- _WHAT IS EXPECTED_: Only one stretch of the records below should be repeated. It starts with the line containing "[(322,10),(322,0),(292,0),(292,10),(322,10)]" and goes on through the line containing "[(561,5),(561,37),(538,38),(538,17),(536,17),(536,6),(561,5)]", exactly as written.

- _DATA FOR PROCESSING_:

>>>>>

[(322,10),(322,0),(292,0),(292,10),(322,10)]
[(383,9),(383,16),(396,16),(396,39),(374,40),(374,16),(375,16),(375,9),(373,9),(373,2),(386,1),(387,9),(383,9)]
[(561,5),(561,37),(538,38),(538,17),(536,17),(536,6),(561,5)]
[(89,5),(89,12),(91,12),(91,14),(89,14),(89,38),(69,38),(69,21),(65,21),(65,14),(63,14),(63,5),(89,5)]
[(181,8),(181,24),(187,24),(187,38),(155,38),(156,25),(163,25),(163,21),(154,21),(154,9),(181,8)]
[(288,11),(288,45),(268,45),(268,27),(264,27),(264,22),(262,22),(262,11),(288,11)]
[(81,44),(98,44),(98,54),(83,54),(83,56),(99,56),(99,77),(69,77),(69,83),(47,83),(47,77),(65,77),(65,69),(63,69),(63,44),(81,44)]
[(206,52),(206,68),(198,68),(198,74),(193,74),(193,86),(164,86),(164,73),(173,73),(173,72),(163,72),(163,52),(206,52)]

<<<<<
>>>>>

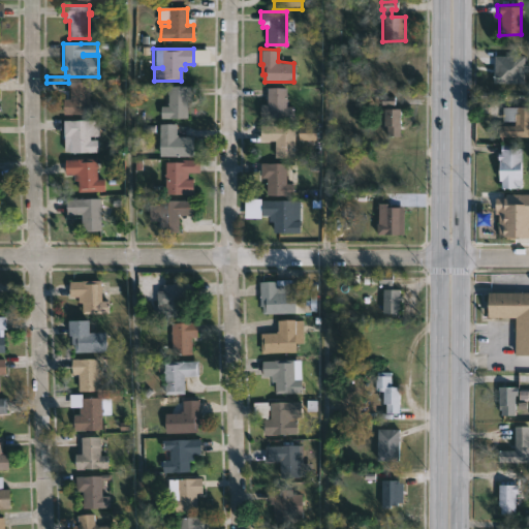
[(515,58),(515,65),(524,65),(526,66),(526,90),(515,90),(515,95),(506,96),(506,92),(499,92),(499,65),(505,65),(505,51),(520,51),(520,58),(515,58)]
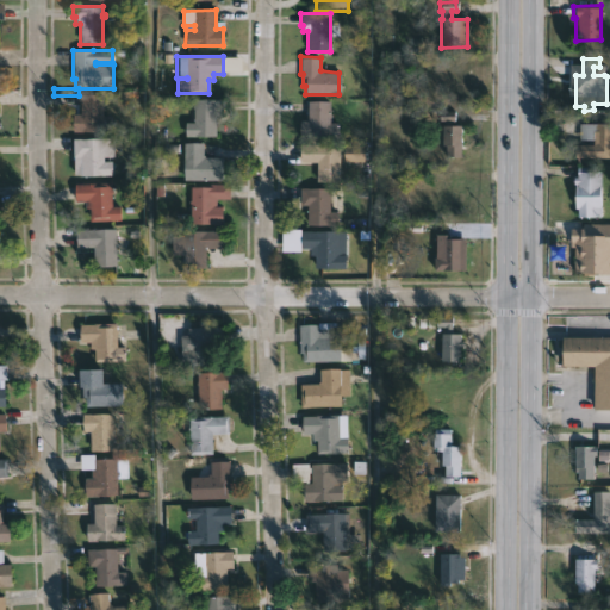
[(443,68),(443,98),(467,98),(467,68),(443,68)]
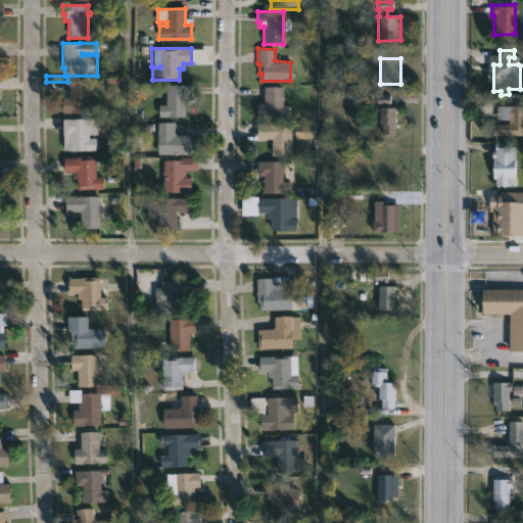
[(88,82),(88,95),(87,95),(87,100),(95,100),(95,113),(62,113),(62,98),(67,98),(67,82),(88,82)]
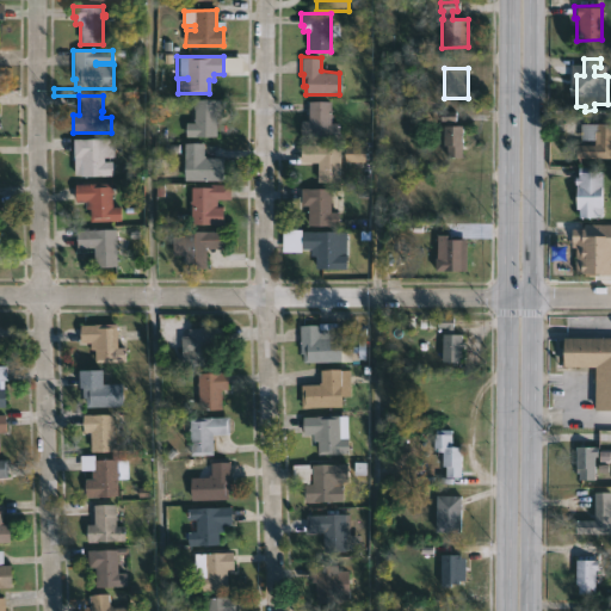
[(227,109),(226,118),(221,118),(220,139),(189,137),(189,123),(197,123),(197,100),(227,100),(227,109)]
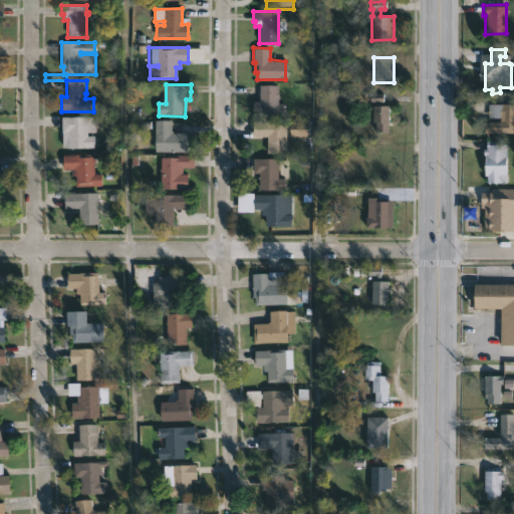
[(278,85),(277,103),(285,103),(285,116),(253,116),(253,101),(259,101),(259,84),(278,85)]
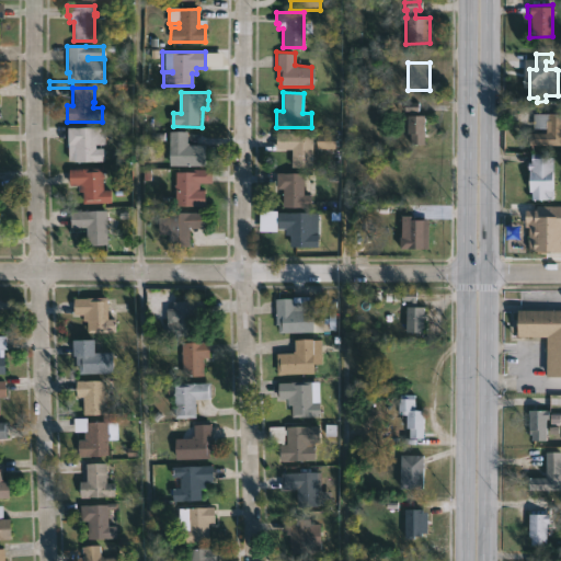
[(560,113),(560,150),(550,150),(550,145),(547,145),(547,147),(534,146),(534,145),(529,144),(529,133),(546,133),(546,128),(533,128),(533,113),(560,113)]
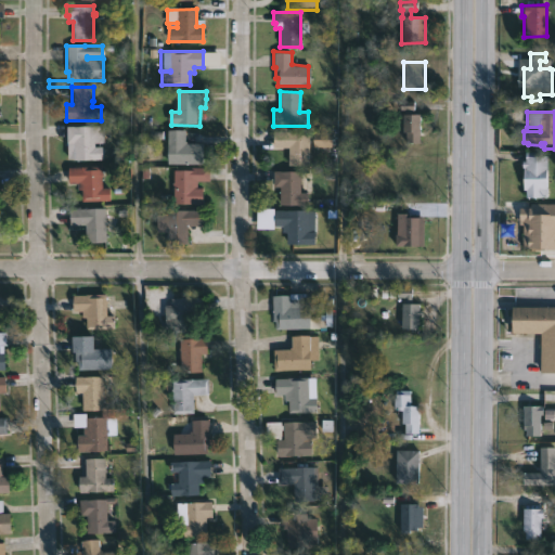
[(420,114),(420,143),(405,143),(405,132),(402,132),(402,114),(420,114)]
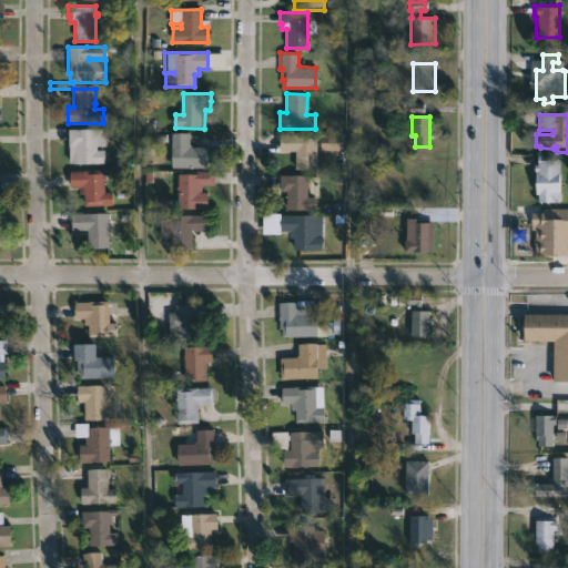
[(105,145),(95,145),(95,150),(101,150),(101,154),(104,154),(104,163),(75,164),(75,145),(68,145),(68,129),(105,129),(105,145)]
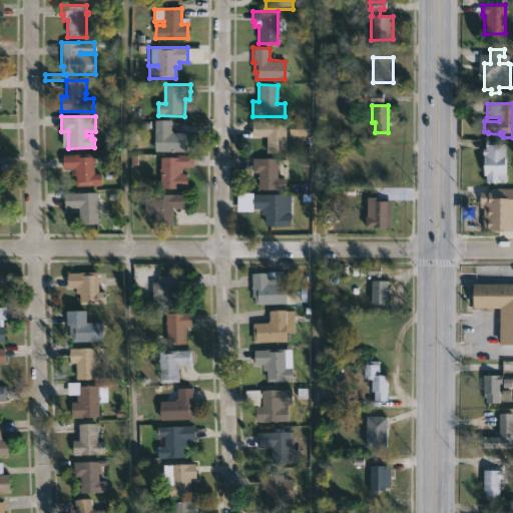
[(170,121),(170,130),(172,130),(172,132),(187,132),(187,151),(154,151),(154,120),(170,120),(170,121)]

<<<<<

- _SOLUTION TO THIS EXERCISE_:
[(322,10),(322,0),(292,0),(292,10),(322,10)]
[(383,9),(383,16),(396,16),(396,39),(374,40),(374,16),(375,16),(375,9),(373,9),(373,2),(386,1),(387,9),(383,9)]
[(561,5),(561,37),(538,38),(538,17),(536,17),(536,6),(561,5)]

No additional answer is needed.